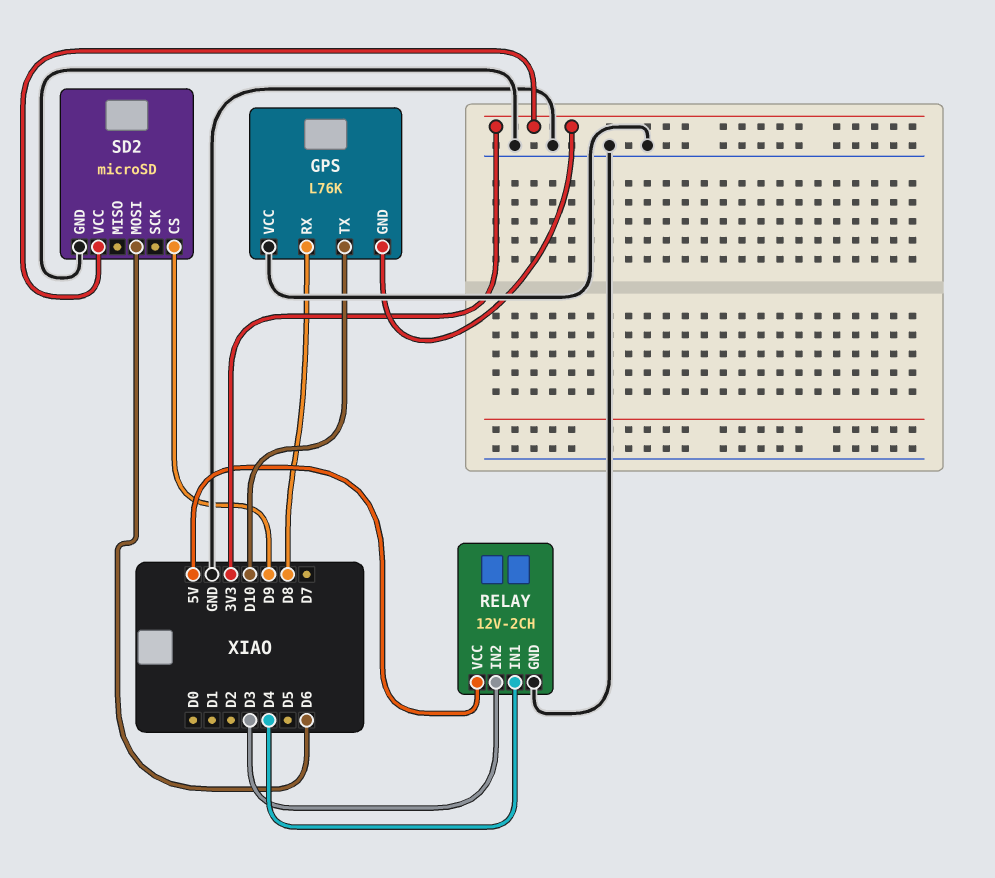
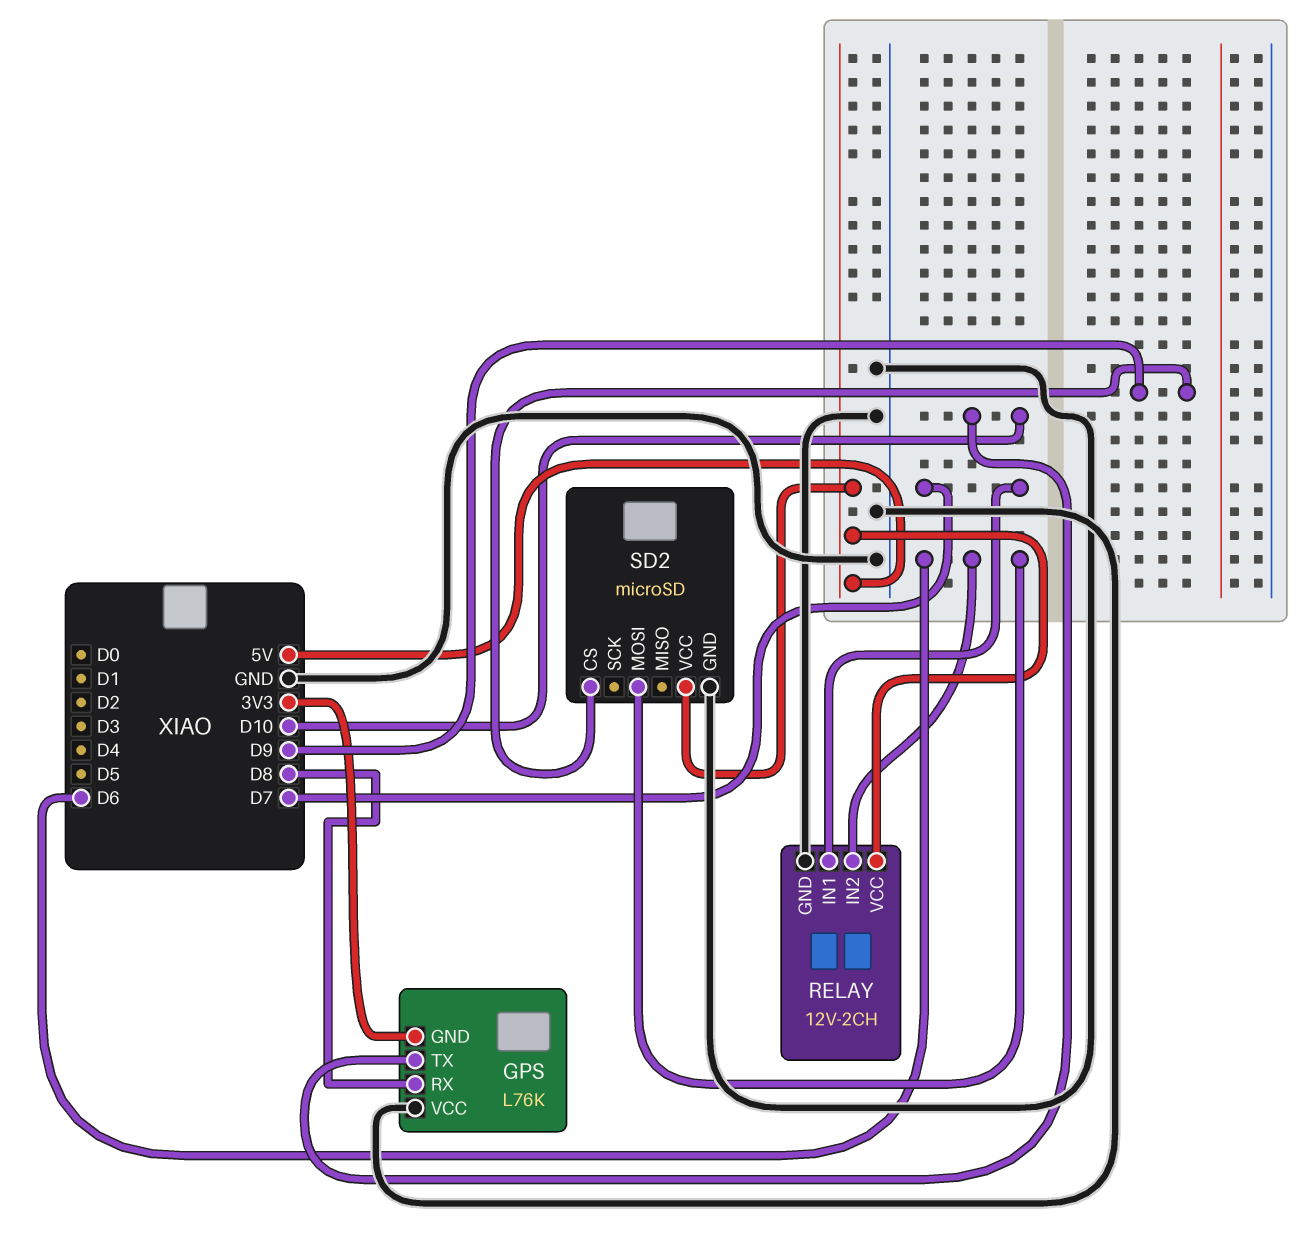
RELAY pin IN1: D4 -> D7
RELAY pin IN2: D3 -> D6
SD2 pin VCC: 3V3 -> 5V

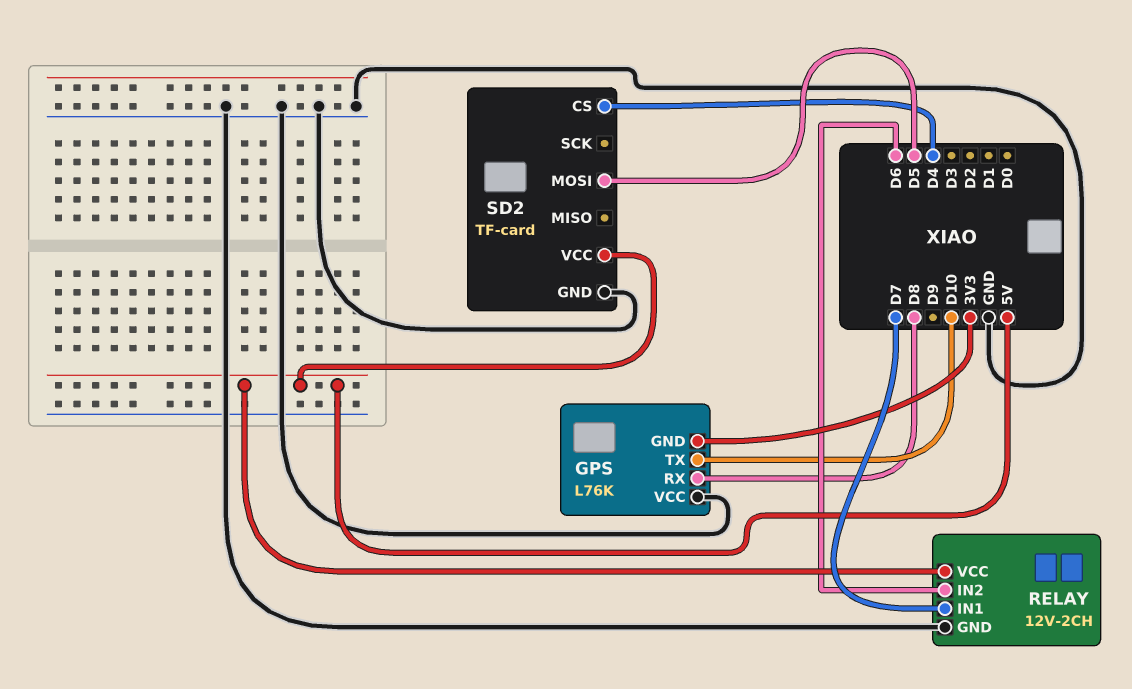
SD2: microSD -> TF-card
SD2 pin CS: D9 -> D4
SD2 pin MOSI: D6 -> D5

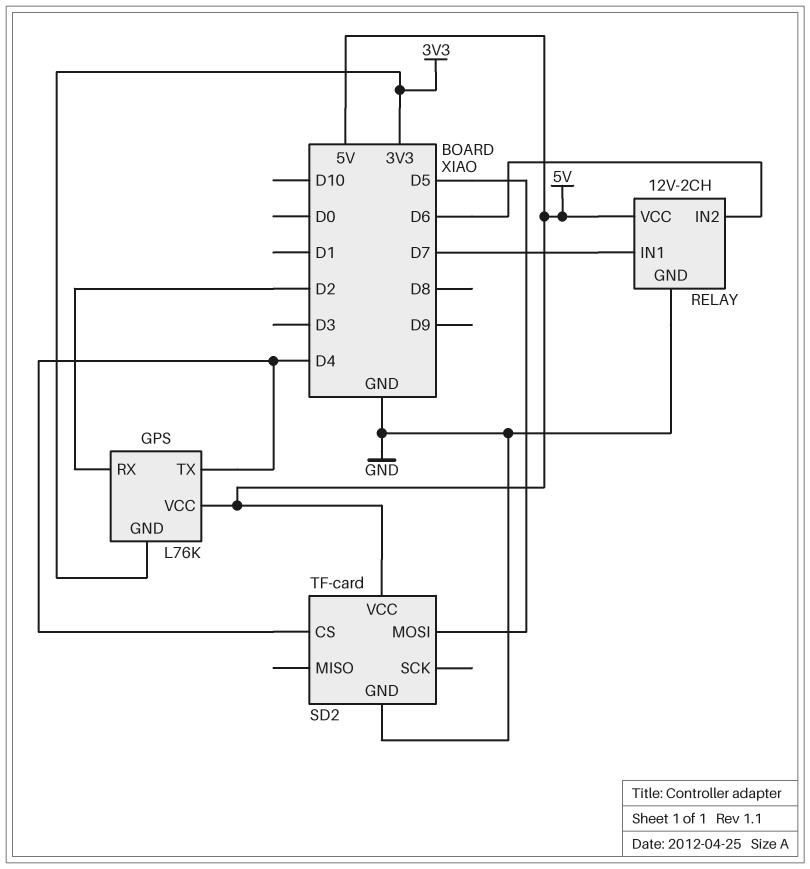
GPS pin RX: D8 -> D2
GPS pin TX: D10 -> D4
GPS pin VCC: GND -> 5V

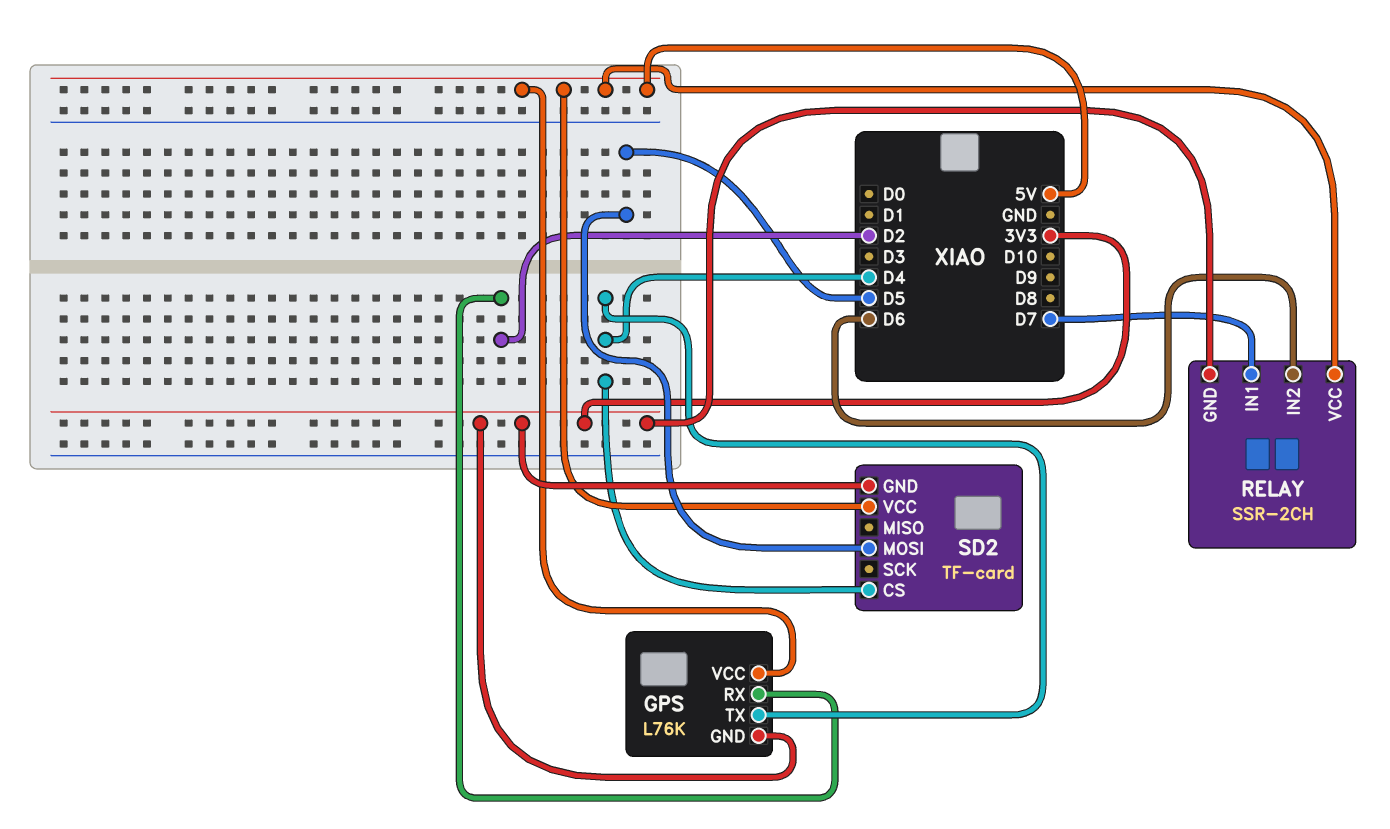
RELAY: 12V-2CH -> SSR-2CH
RELAY pin GND: GND -> 3V3
SD2 pin GND: GND -> 3V3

####

How to complete this task | Make an exact copy of the listing above. Its pictures are not needed.

Written reply |
RELAY pin IN1: D4 -> D7
RELAY pin IN2: D3 -> D6
SD2 pin VCC: 3V3 -> 5V

SD2: microSD -> TF-card
SD2 pin CS: D9 -> D4
SD2 pin MOSI: D6 -> D5

GPS pin RX: D8 -> D2
GPS pin TX: D10 -> D4
GPS pin VCC: GND -> 5V

RELAY: 12V-2CH -> SSR-2CH
RELAY pin GND: GND -> 3V3
SD2 pin GND: GND -> 3V3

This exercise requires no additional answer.